What to produce: The records that follow should be returned exactly, pictures excluded.

Supplied data:
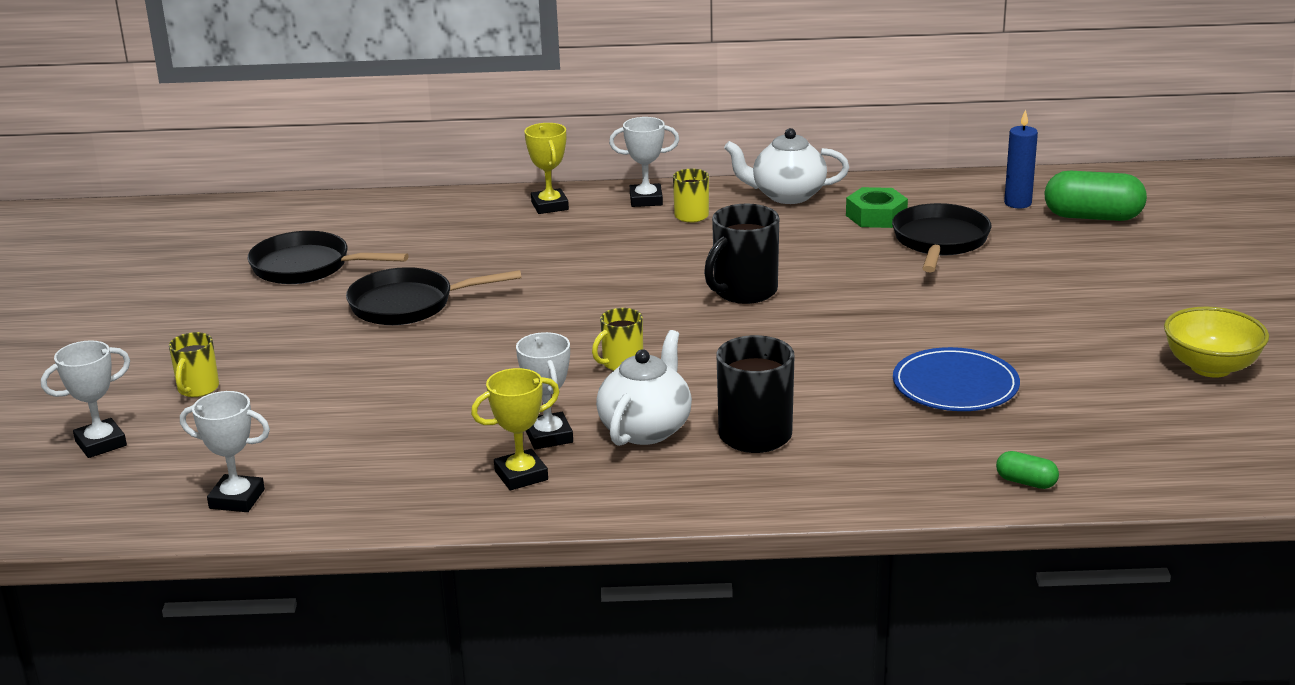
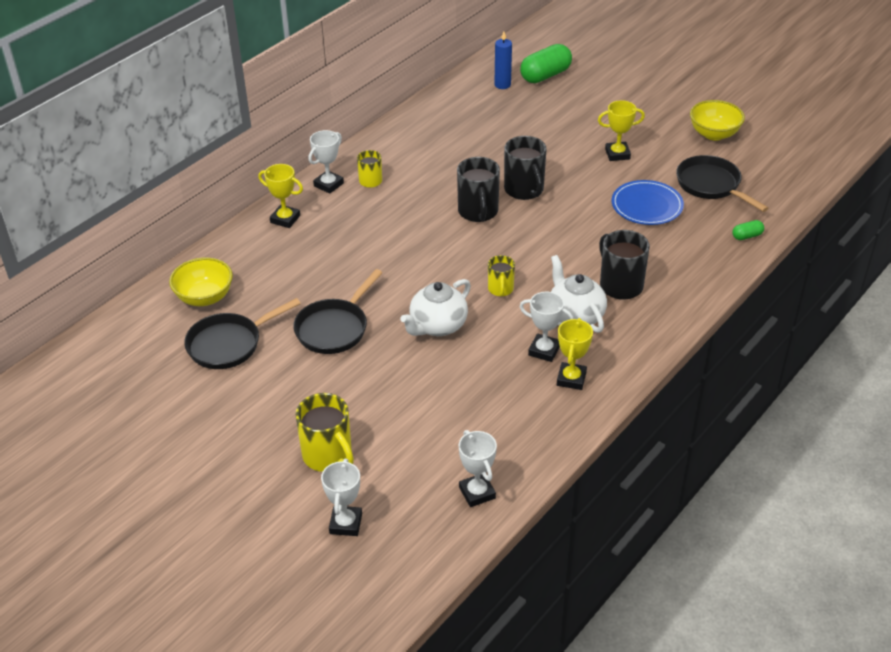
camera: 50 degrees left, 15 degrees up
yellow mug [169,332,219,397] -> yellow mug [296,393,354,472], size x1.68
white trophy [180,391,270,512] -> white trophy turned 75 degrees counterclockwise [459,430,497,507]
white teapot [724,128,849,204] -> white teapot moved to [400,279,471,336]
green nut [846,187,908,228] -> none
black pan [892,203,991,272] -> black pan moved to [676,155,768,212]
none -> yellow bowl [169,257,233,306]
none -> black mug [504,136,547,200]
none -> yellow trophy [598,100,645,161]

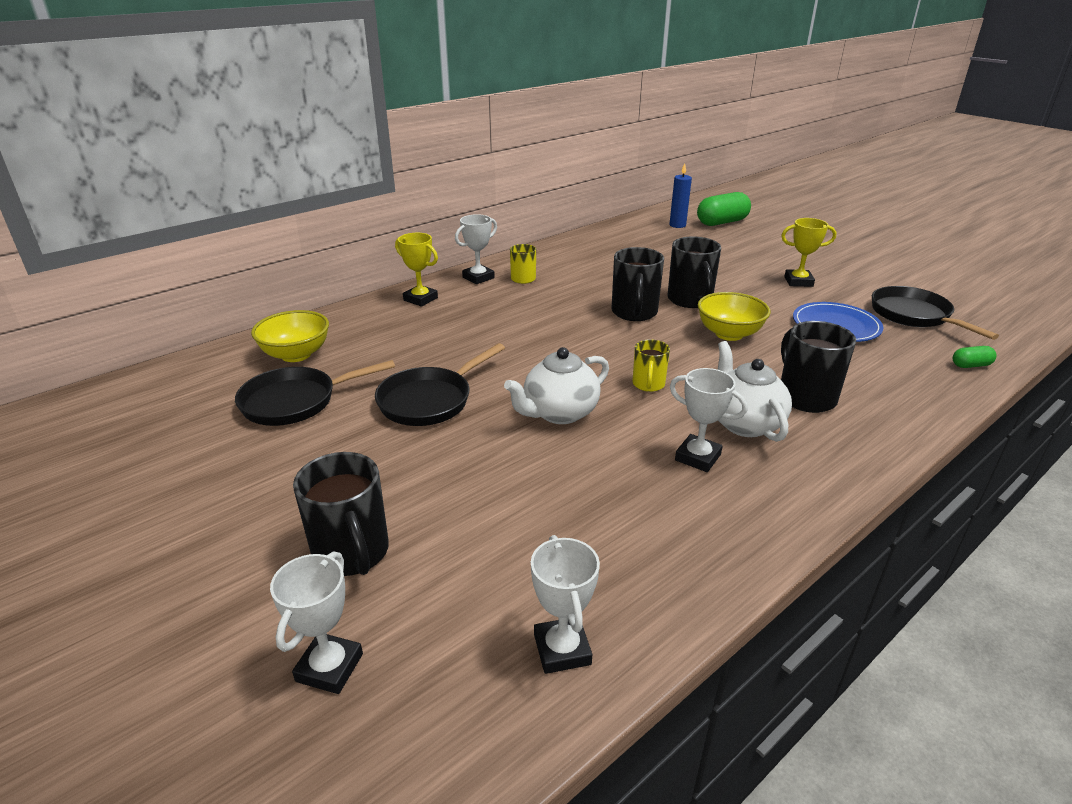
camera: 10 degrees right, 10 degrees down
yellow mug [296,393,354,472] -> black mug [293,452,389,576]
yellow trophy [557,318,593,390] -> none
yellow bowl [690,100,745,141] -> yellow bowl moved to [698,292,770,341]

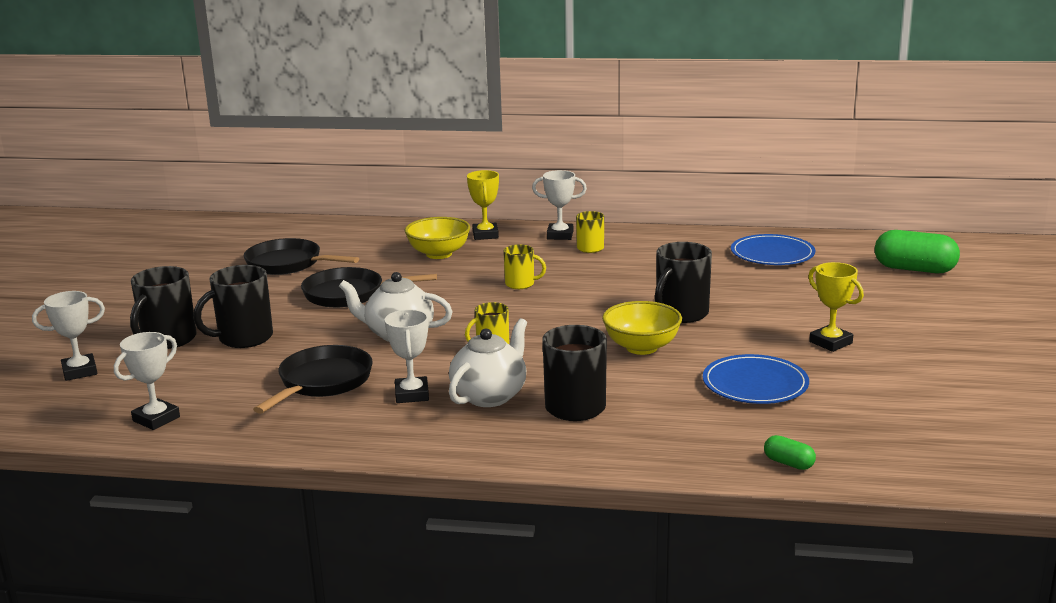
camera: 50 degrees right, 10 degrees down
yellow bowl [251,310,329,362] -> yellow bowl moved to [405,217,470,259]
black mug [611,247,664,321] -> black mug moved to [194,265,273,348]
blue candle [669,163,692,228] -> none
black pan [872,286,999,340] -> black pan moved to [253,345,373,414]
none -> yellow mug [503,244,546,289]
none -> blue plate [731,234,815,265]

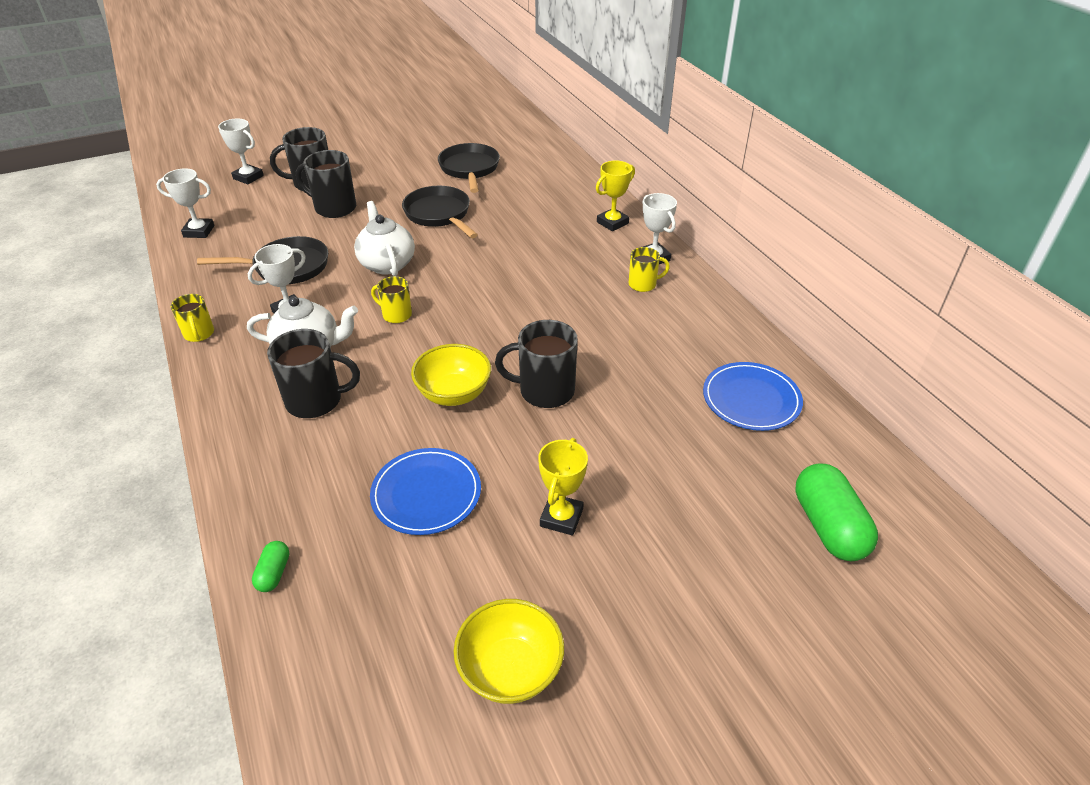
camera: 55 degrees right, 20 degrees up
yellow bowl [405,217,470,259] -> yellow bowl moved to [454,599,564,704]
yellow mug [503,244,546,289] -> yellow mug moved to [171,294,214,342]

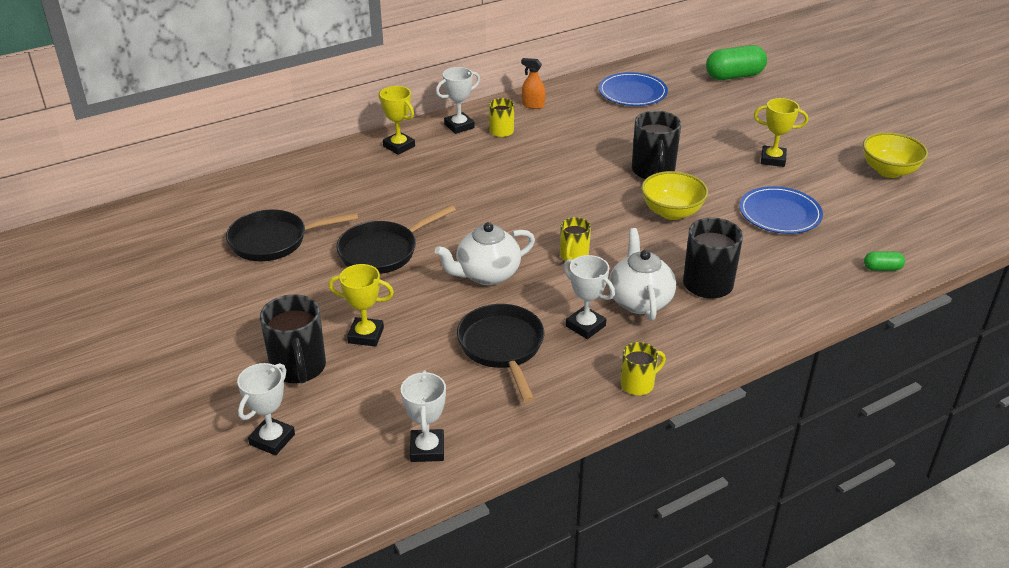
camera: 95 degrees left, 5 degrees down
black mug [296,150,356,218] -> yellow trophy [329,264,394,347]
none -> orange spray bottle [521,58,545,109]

Response for this exercise:
camera: 50 degrees left, 15 degrees up
yellow mug [169,332,219,397] -> yellow mug [296,393,354,472], size x1.68
white trophy [180,391,270,512] -> white trophy turned 75 degrees counterclockwise [459,430,497,507]
white teapot [724,128,849,204] -> white teapot moved to [400,279,471,336]
green nut [846,187,908,228] -> none
black pan [892,203,991,272] -> black pan moved to [676,155,768,212]
none -> yellow bowl [169,257,233,306]
none -> black mug [504,136,547,200]
none -> yellow trophy [598,100,645,161]

camera: 10 degrees right, 10 degrees down
yellow mug [296,393,354,472] -> black mug [293,452,389,576]
yellow trophy [557,318,593,390] -> none
yellow bowl [690,100,745,141] -> yellow bowl moved to [698,292,770,341]

camera: 50 degrees right, 10 degrees down
yellow bowl [251,310,329,362] -> yellow bowl moved to [405,217,470,259]
black mug [611,247,664,321] -> black mug moved to [194,265,273,348]
blue candle [669,163,692,228] -> none
black pan [872,286,999,340] -> black pan moved to [253,345,373,414]
none -> yellow mug [503,244,546,289]
none -> blue plate [731,234,815,265]

camera: 55 degrees right, 20 degrees up
yellow bowl [405,217,470,259] -> yellow bowl moved to [454,599,564,704]
yellow mug [503,244,546,289] -> yellow mug moved to [171,294,214,342]

camera: 95 degrees left, 5 degrees down
black mug [296,150,356,218] -> yellow trophy [329,264,394,347]
none -> orange spray bottle [521,58,545,109]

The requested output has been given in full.